*Aim of the exercise*: The expected output is the line bearing "[462, 191, 495, 258] (first image)" followed by all remaining lines of the records, each restated word for word.

Stored items
- - -

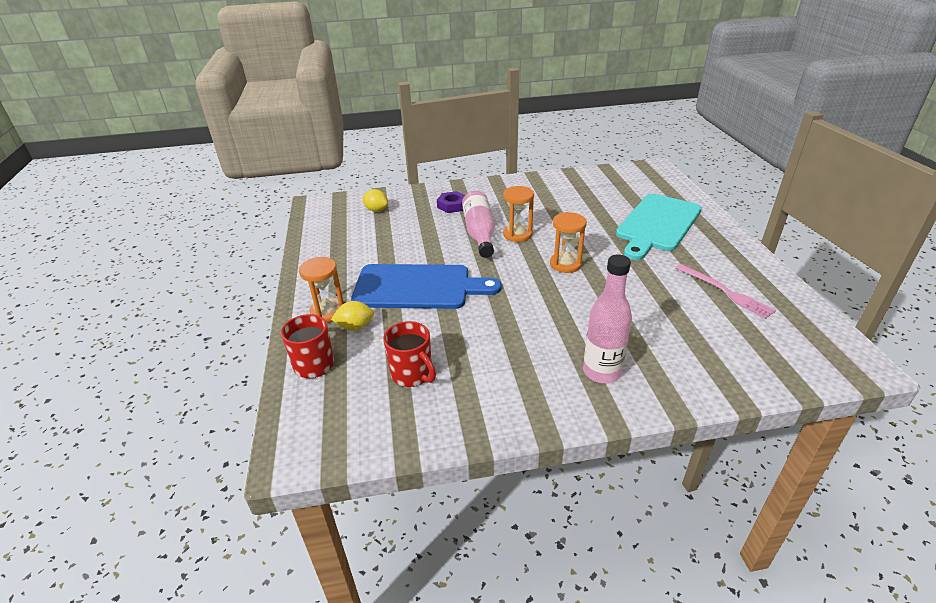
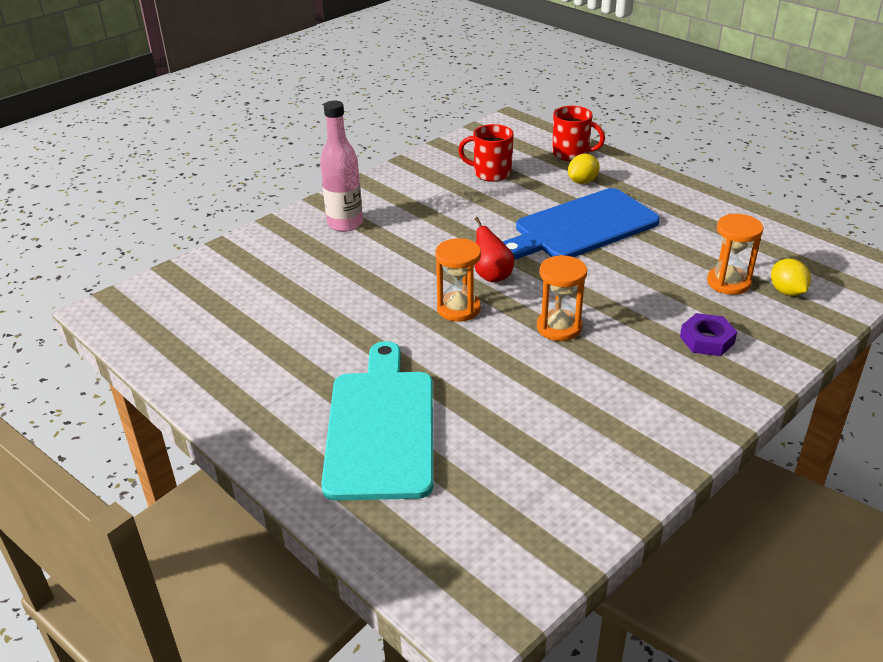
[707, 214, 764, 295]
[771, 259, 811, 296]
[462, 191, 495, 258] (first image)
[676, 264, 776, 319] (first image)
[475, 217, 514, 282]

- - -

*Written reply*:
[462, 191, 495, 258] (first image)
[676, 264, 776, 319] (first image)
[475, 217, 514, 282]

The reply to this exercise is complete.